**Try it**
In the records below, find the line containing "white L-shape: (100, 305)" and restate it and all lines after it exactly, through the last line.

**Records provided**
[Start of Attachment]
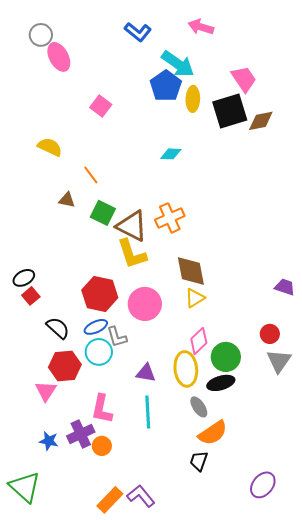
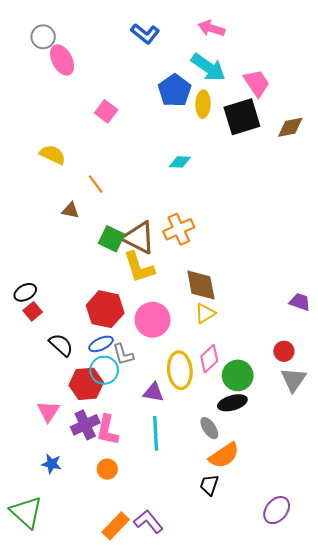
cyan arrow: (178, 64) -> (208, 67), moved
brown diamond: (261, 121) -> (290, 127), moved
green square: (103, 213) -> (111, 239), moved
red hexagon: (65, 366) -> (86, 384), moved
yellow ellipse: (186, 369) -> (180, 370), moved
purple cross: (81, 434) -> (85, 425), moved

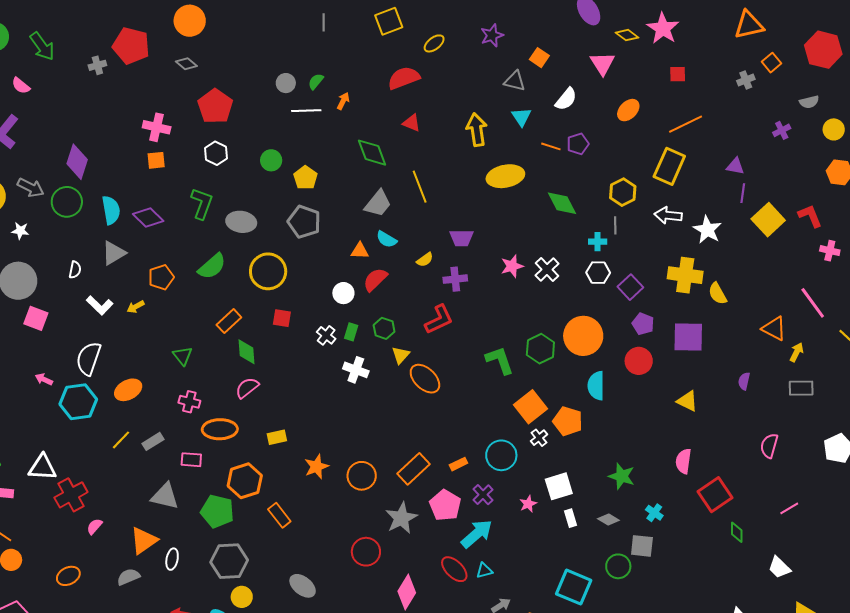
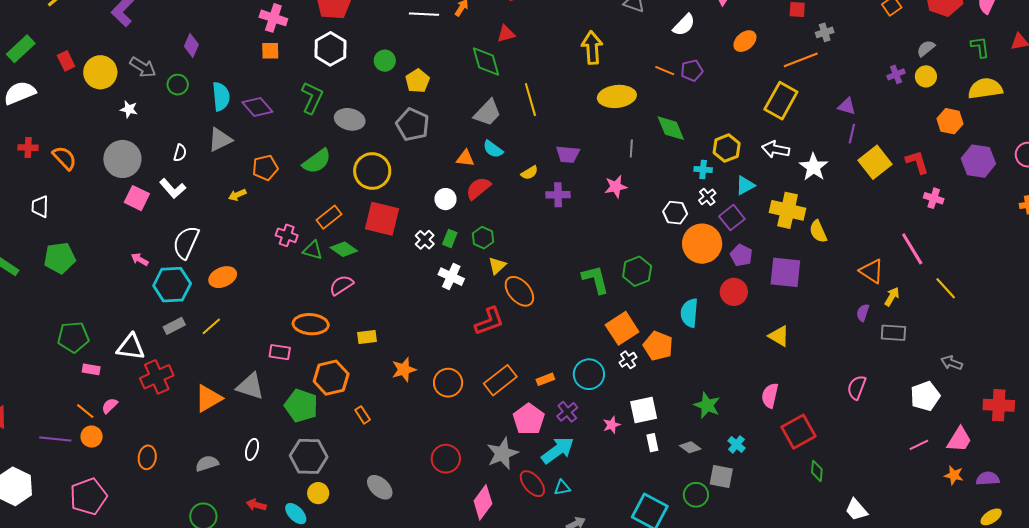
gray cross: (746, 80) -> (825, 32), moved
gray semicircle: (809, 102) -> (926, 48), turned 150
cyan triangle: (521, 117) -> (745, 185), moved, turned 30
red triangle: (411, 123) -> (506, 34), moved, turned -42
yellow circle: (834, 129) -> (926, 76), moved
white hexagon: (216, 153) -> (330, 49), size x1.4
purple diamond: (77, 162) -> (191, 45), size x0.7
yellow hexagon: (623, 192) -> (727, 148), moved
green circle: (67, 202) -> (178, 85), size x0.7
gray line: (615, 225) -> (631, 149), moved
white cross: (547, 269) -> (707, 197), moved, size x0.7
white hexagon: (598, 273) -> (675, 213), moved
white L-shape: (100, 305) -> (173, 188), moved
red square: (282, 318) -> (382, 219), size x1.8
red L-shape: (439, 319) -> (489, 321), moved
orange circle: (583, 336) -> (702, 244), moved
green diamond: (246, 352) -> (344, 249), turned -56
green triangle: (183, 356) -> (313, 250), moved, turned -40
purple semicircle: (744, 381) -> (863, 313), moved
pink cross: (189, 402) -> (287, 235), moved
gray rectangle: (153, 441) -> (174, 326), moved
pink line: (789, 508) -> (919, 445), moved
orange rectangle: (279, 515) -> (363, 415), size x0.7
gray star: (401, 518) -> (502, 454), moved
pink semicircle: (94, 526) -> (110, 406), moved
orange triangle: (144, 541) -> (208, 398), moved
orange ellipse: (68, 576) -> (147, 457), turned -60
[End of Attachment]
**Exercise output**
white L-shape: (100, 305) -> (173, 188), moved
red square: (282, 318) -> (382, 219), size x1.8
red L-shape: (439, 319) -> (489, 321), moved
orange circle: (583, 336) -> (702, 244), moved
green diamond: (246, 352) -> (344, 249), turned -56
green triangle: (183, 356) -> (313, 250), moved, turned -40
purple semicircle: (744, 381) -> (863, 313), moved
pink cross: (189, 402) -> (287, 235), moved
gray rectangle: (153, 441) -> (174, 326), moved
pink line: (789, 508) -> (919, 445), moved
orange rectangle: (279, 515) -> (363, 415), size x0.7
gray star: (401, 518) -> (502, 454), moved
pink semicircle: (94, 526) -> (110, 406), moved
orange triangle: (144, 541) -> (208, 398), moved
orange ellipse: (68, 576) -> (147, 457), turned -60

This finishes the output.